**Goal of the exercise:**
Copy all entries verbatim and keep any pictures out of the copy.

Stored records
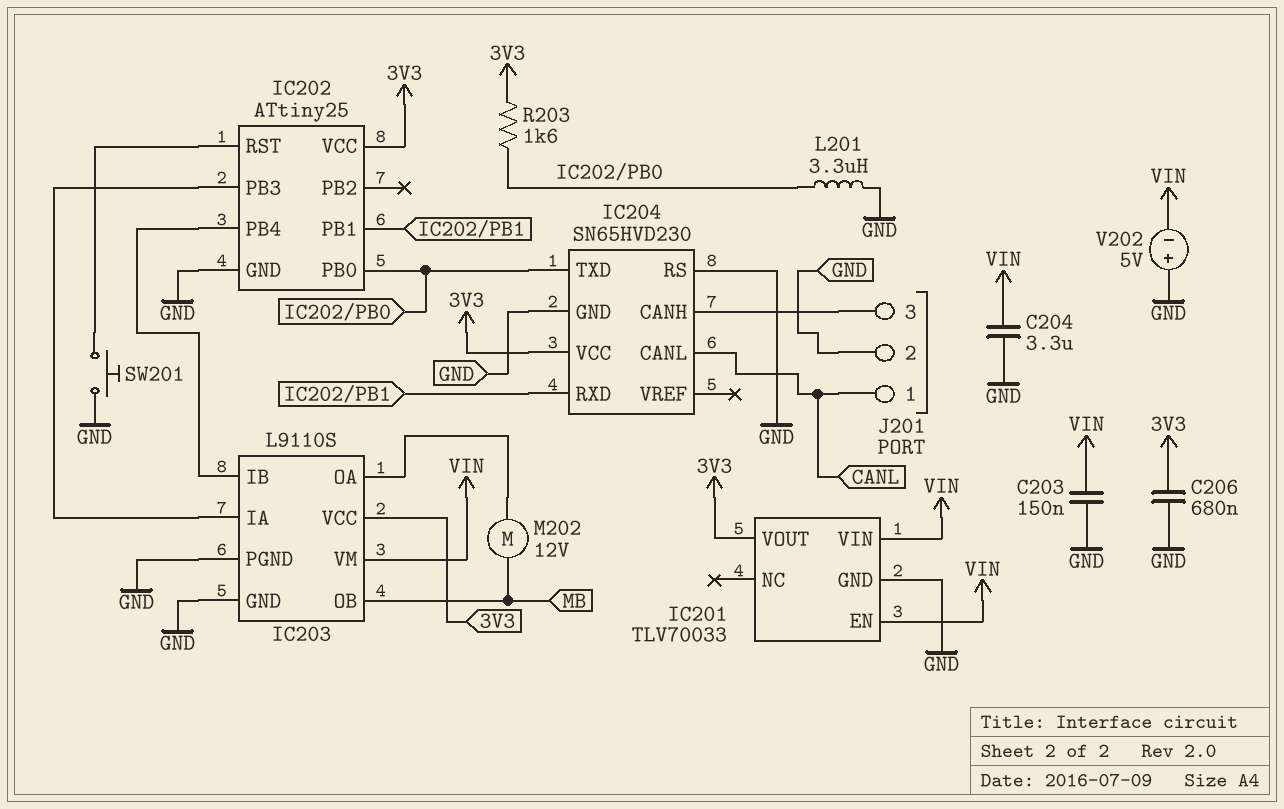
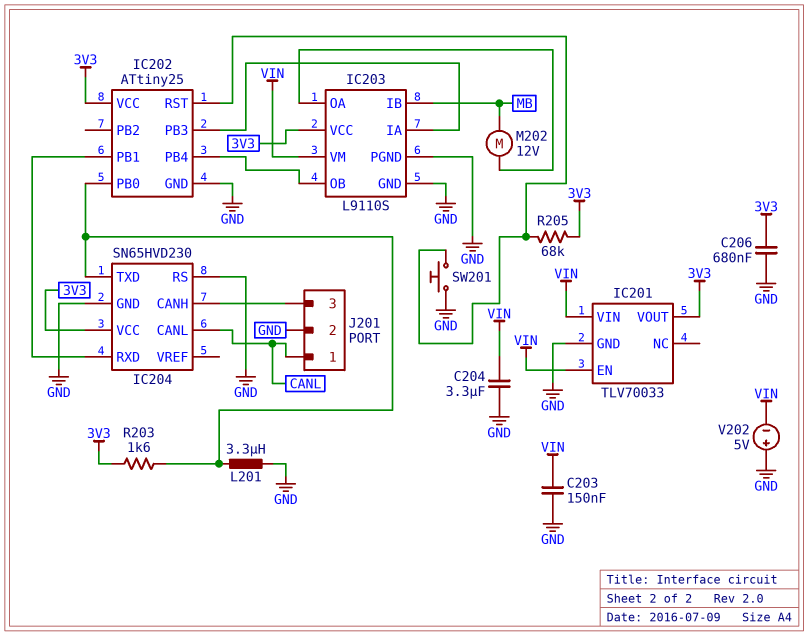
IC203 pin IB: IC202/PB4 -> MB
IC203 pin OB: MB -> IC202/PB4
R205: none -> 68k (3V3, IC202/RST)

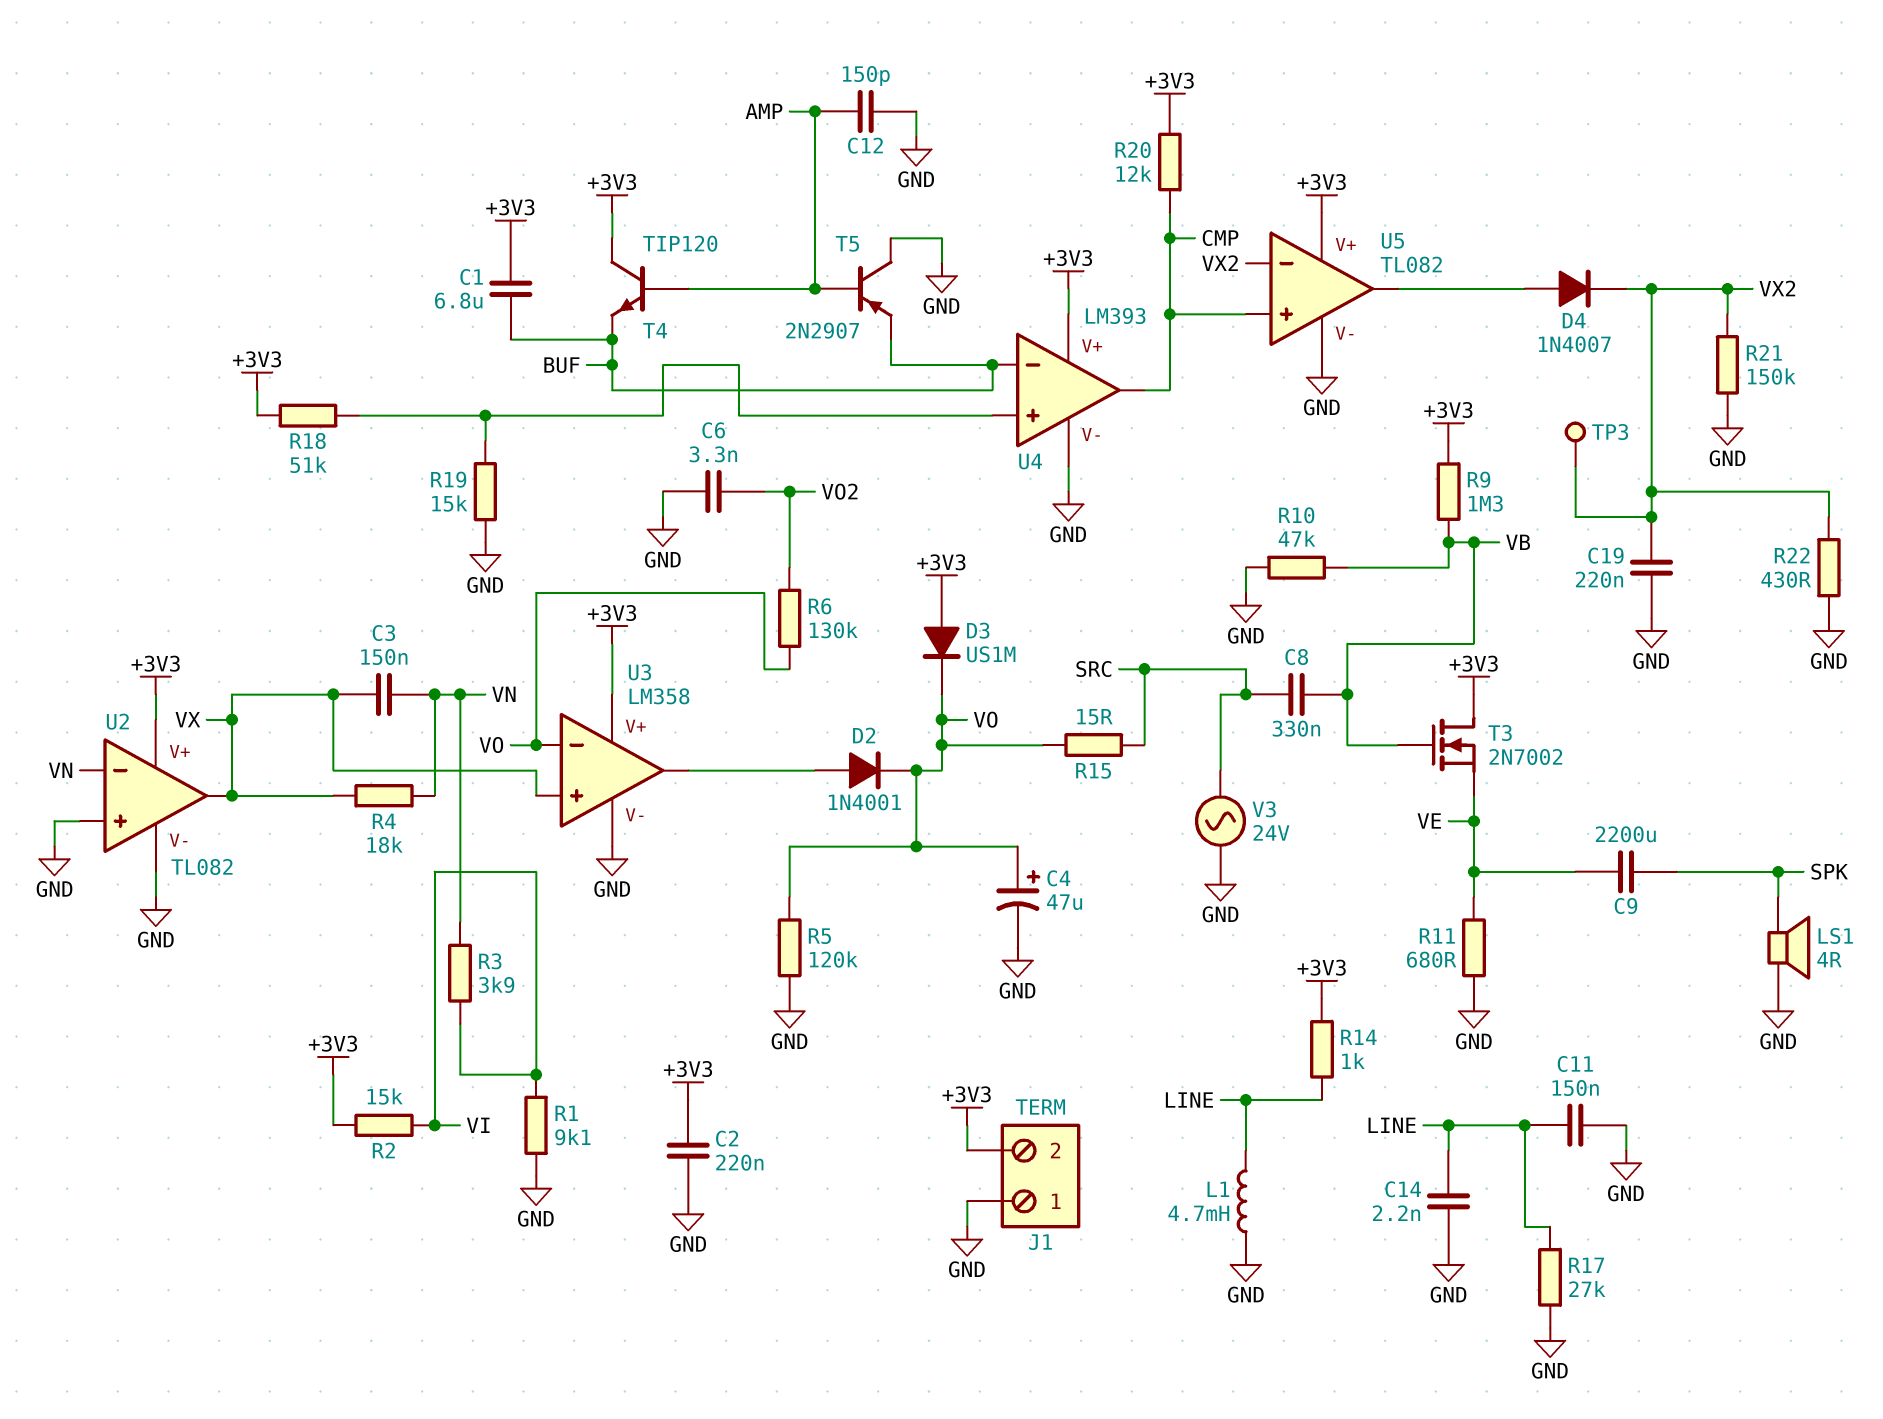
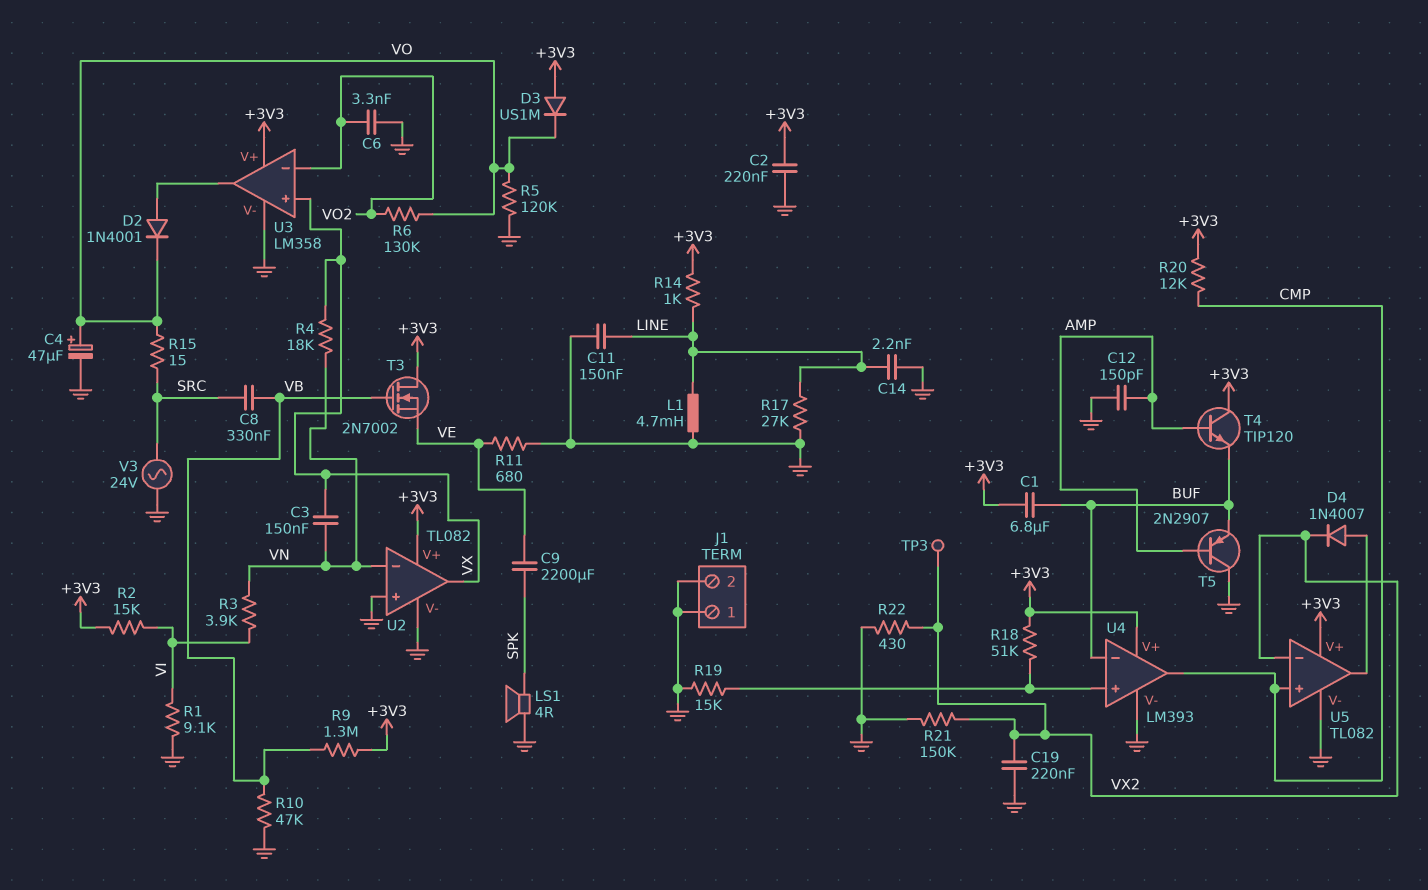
J1 pin 2: +3V3 -> GND
U3 pin in-: VO -> VO2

**Solution to the problem:**
IC203 pin IB: IC202/PB4 -> MB
IC203 pin OB: MB -> IC202/PB4
R205: none -> 68k (3V3, IC202/RST)

J1 pin 2: +3V3 -> GND
U3 pin in-: VO -> VO2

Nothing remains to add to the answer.